[Task to carry out]:
Search the data for the string "rocket" and copy each line where it turns up.
[Extracted data Boundary: Start]
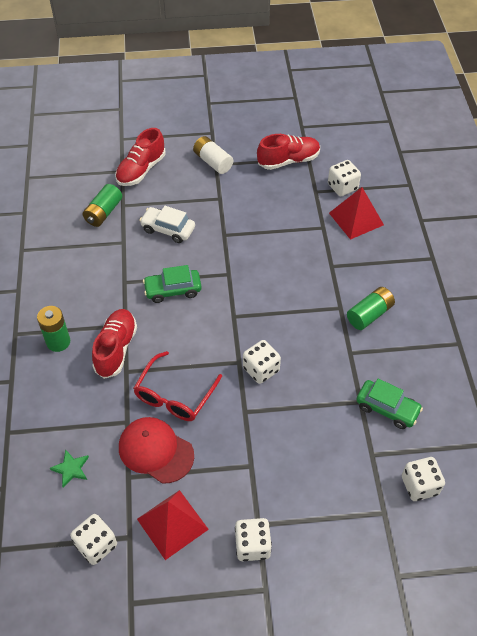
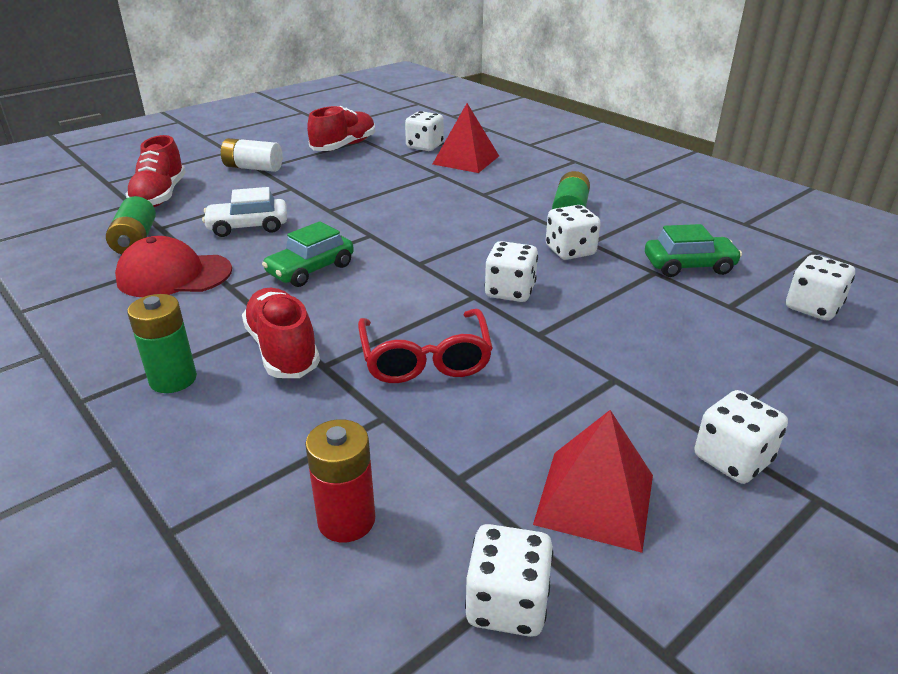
camera: 35 degrees left, 20 degrees down
green star [50,449,89,488] -> red battery [305,419,375,542]
red cap [119,417,194,484] -> red cap moved to [115,236,232,297]
none -> white dice [546,205,601,260]

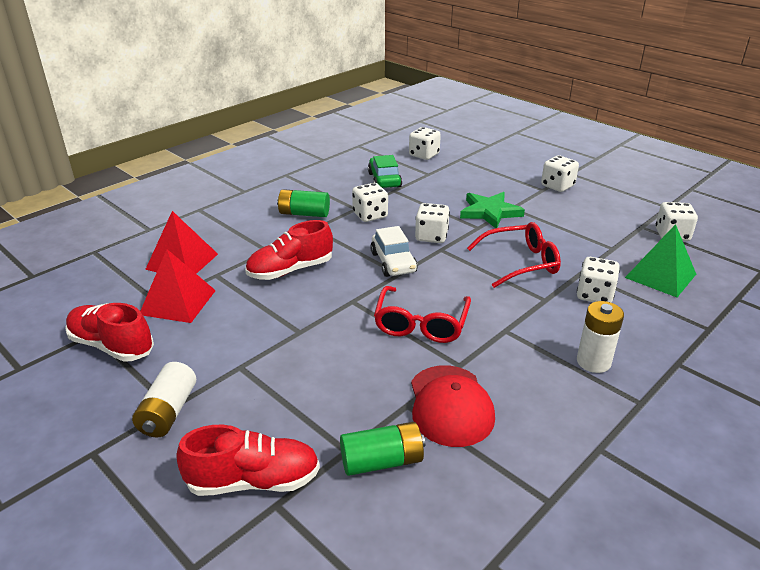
camera: 95 degrees left, 0 degrees up
green battery [127,294,197,393] -> white battery [577,301,624,373]
white car [202,187,287,237] -> white car moved to [370,226,418,277]
red shoe [242,288,320,378] -> red shoe moved to [245,220,333,280]
green car [262,221,354,287] -> red glasses [374,286,471,343]
red battery [305,419,375,542] -> green pyramid [625,224,696,297]
white dice [405,111,444,151] -> white dice moved to [577,257,620,302]
red pyramid [533,410,653,553] -> red pyramid moved to [140,249,216,323]
none -> green star [460,192,525,228]

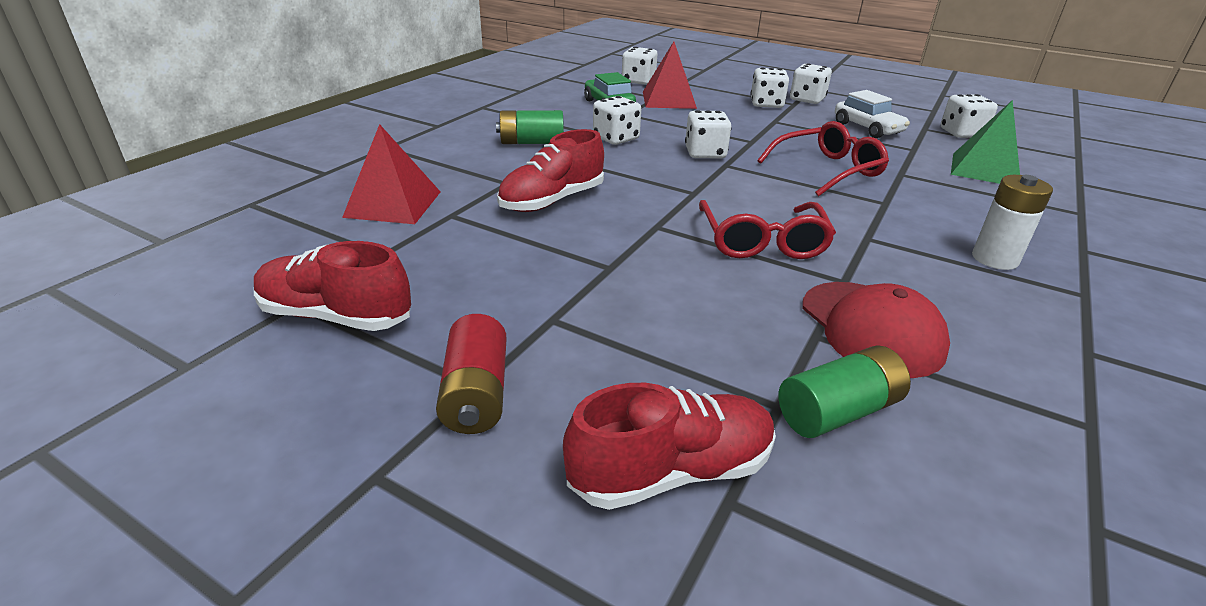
camera: 15 degrees left, 0 degrees up
white battery [132,362,196,438] -> red battery [436,314,507,434]
red pyramid [140,249,216,323] -> red pyramid moved to [643,41,697,109]
white car [370,226,418,277] -> white car moved to [835,90,910,138]
green star [460,192,525,228] -> none
white dice [577,257,620,302] -> white dice moved to [750,68,789,108]

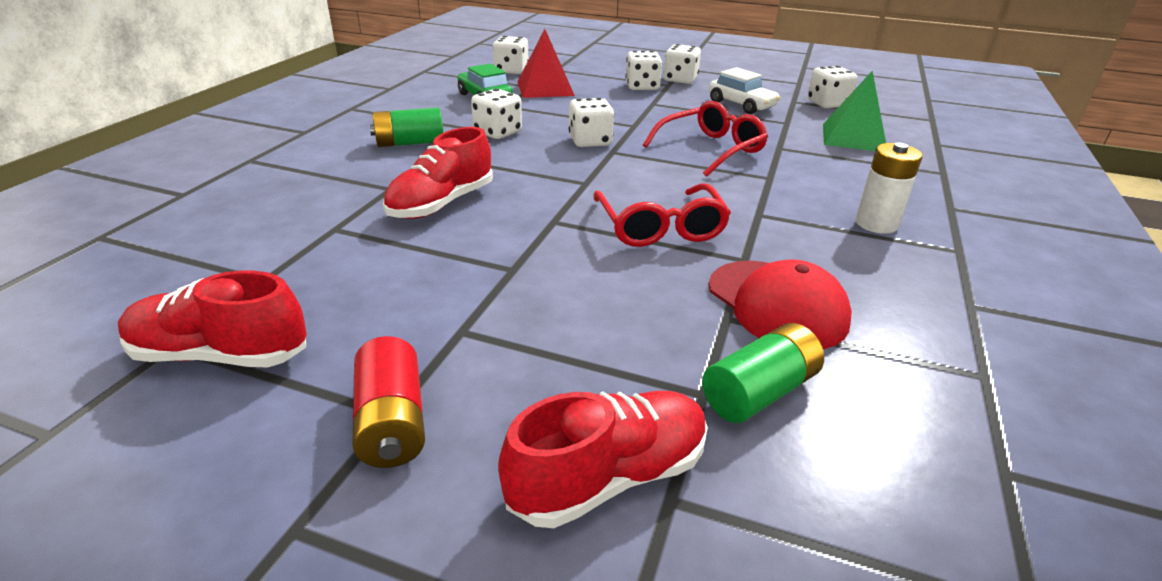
camera: 10 degrees left, 0 degrees up
red pyramid [342,124,440,224] -> none

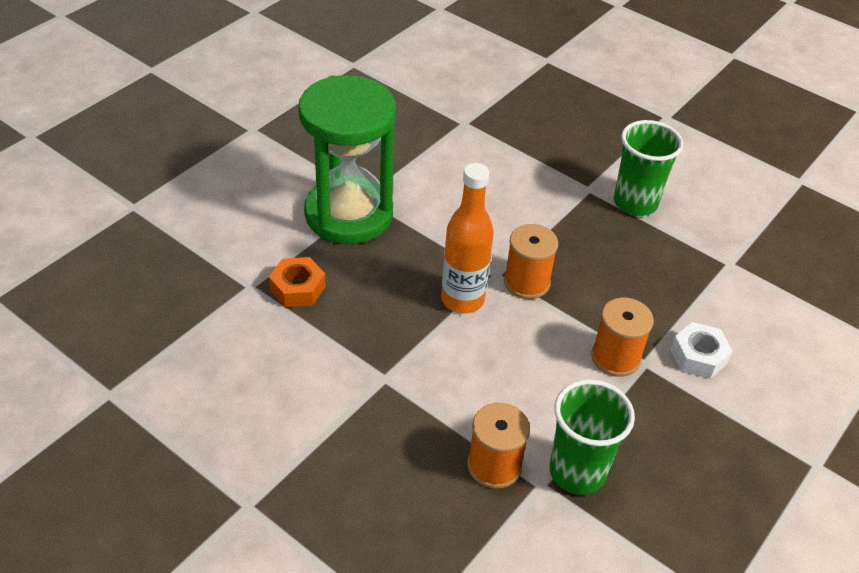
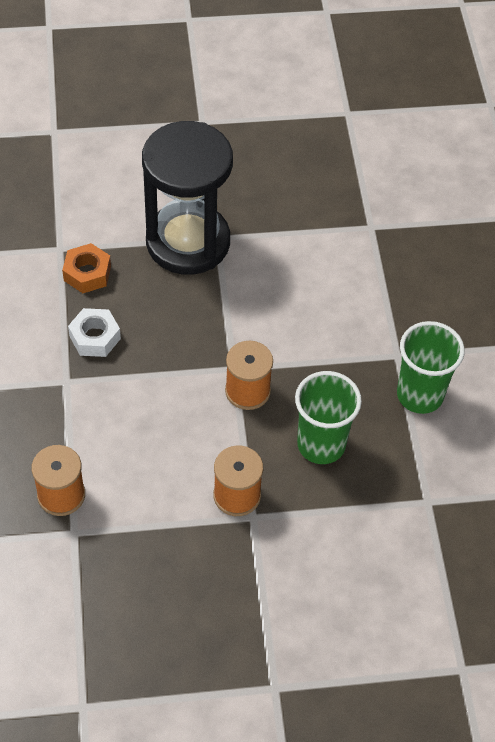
camera: 45 degrees right, 10 degrees up
green hourglass [298,75,396,244] -> black hourglass [142,121,233,275]
orange bottle [441,163,494,313] -> none
green cup [550,379,635,495] -> green cup moved to [295,371,362,464]
white nut [670,322,733,379] -> white nut moved to [68,308,121,357]

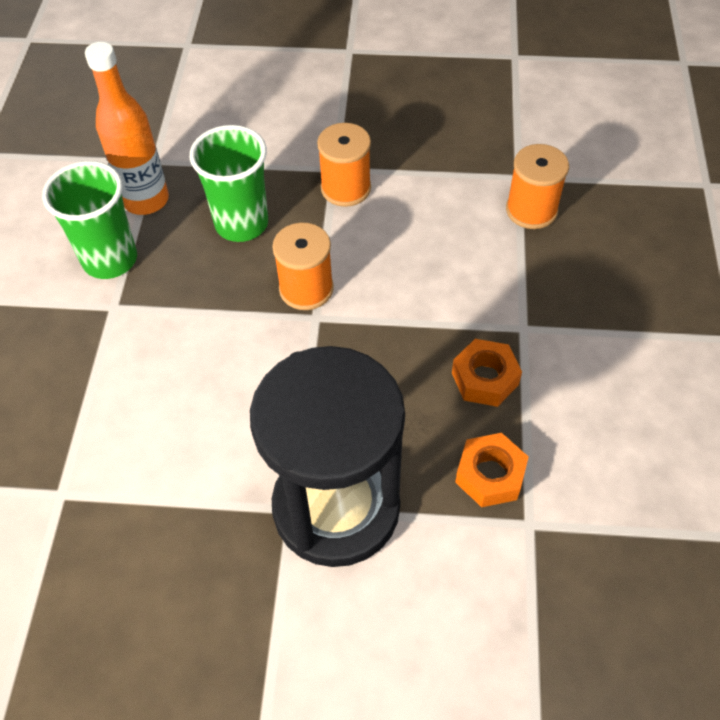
camera: 165 degrees left, 0 degrees up
white nut [68,308,121,357] -> orange nut [452,339,522,407]
none -> orange bottle [85,42,169,215]

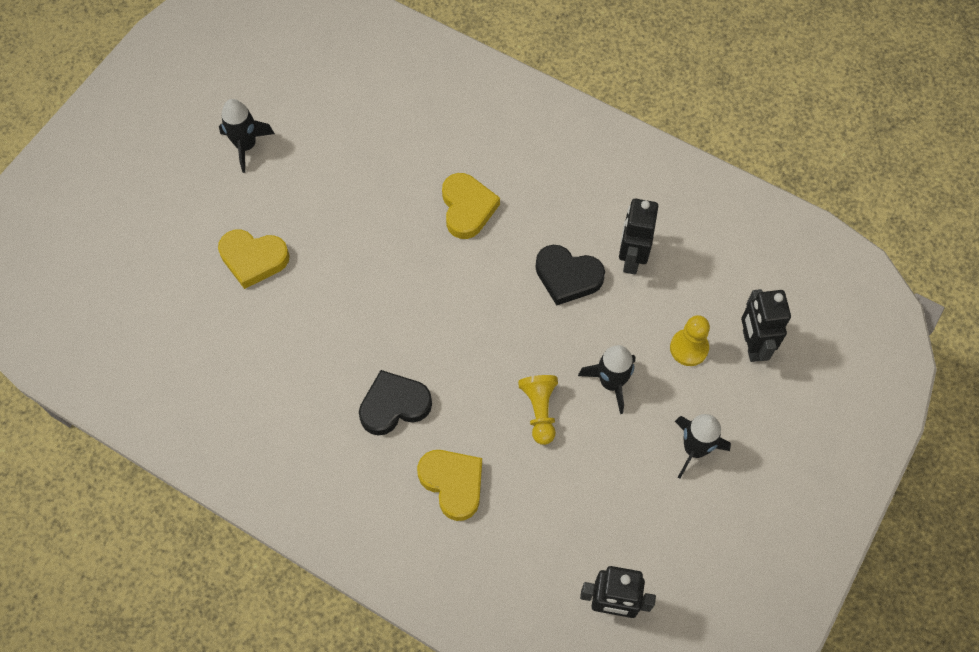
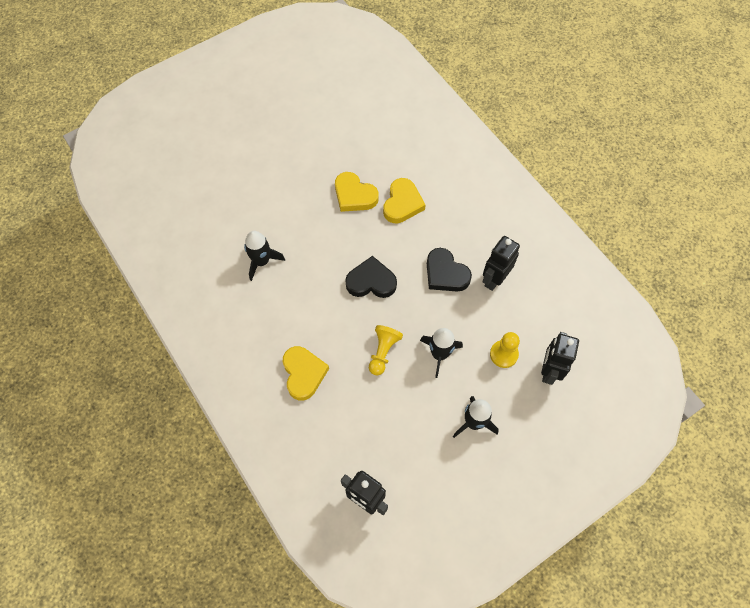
camera: 25 degrees right, 0 degrees up
yellow heart [218,230,290,289] -> yellow heart moved to [335,172,379,212]
black rocket [219,99,275,173] -> black rocket moved to [244,231,285,281]
black heart [359,370,432,436] -> black heart moved to [345,256,397,298]

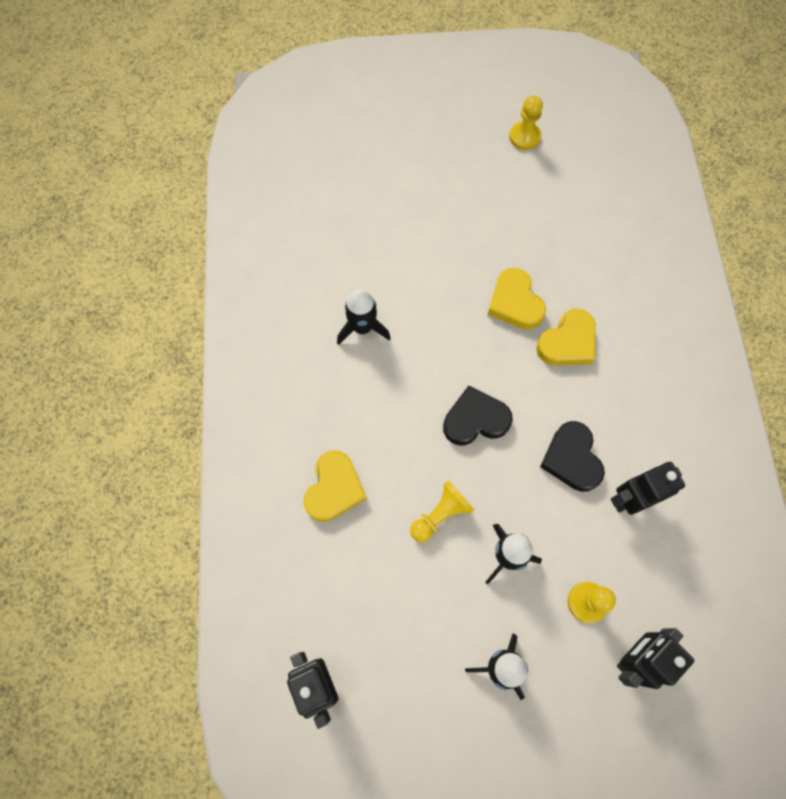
camera: 30 degrees right, 5 degrees up
black heart [345,256,397,298] -> black heart turned 45 degrees counterclockwise [443,385,513,445]
none -> yellow pawn [509,95,543,150]

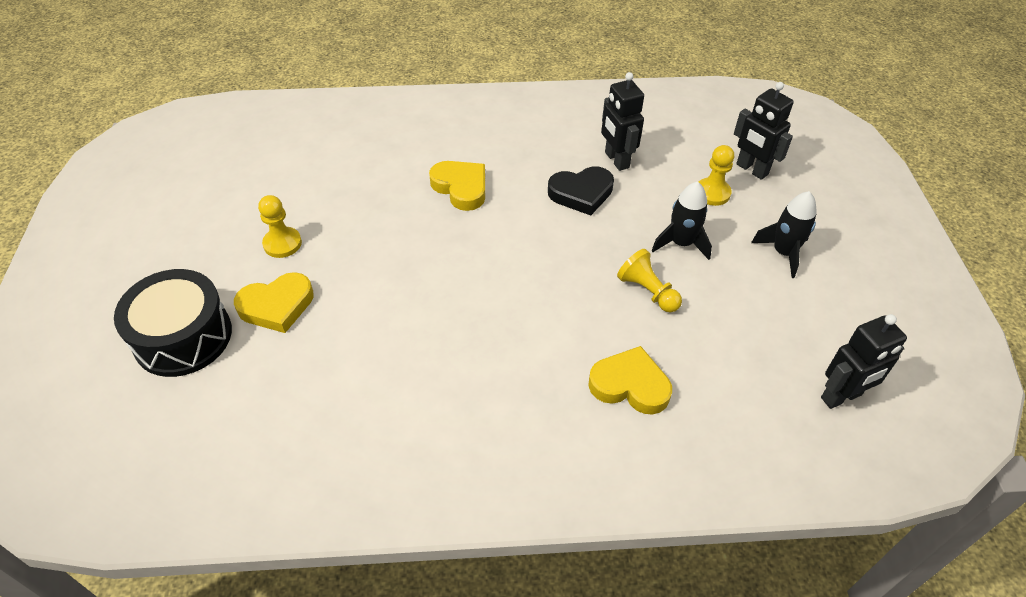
camera: 90 degrees left, 20 degrees down
black rocket [337,289,391,345] -> none
black heart [443,385,513,445] -> none
yellow heart [488,268,546,329] -> yellow heart moved to [234,272,314,333]
yellow pawn [509,95,543,150] -> yellow pawn moved to [258,195,302,258]
none -> black drum [114,269,232,377]

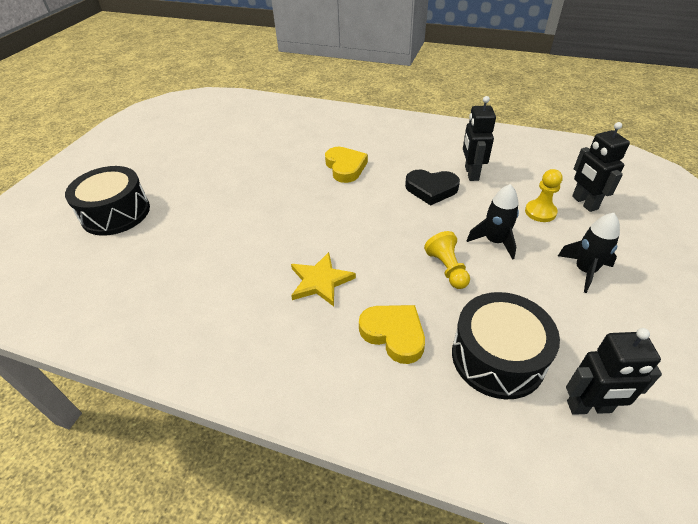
camera: 25 degrees right, 5 degrees down
yellow heart [234,272,314,333] -> none
yellow pawn [258,195,302,258] -> none
none -> yellow star [291,252,356,306]
none -> black drum [452,292,560,399]

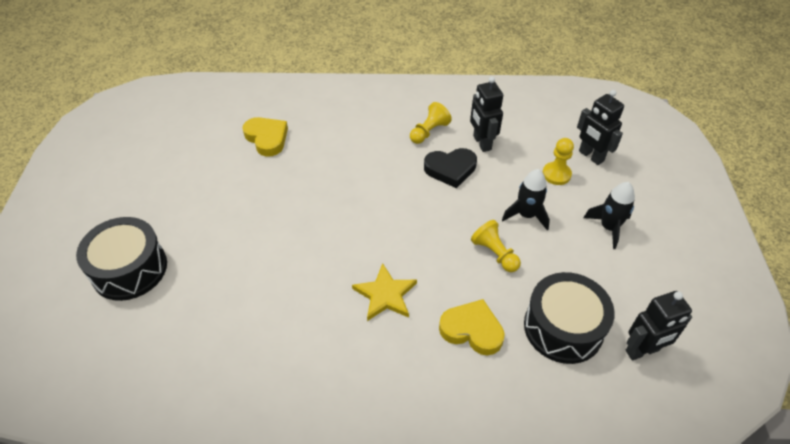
camera: 20 degrees left, 5 degrees up
yellow heart [325,147,368,183] -> yellow heart moved to [243,117,288,157]
none -> yellow pawn [410,102,452,144]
[Extracted data Boundary: End]
[Answer to this task]:
black rocket [219,99,275,173] -> black rocket moved to [244,231,285,281]
black rocket [337,289,391,345] -> none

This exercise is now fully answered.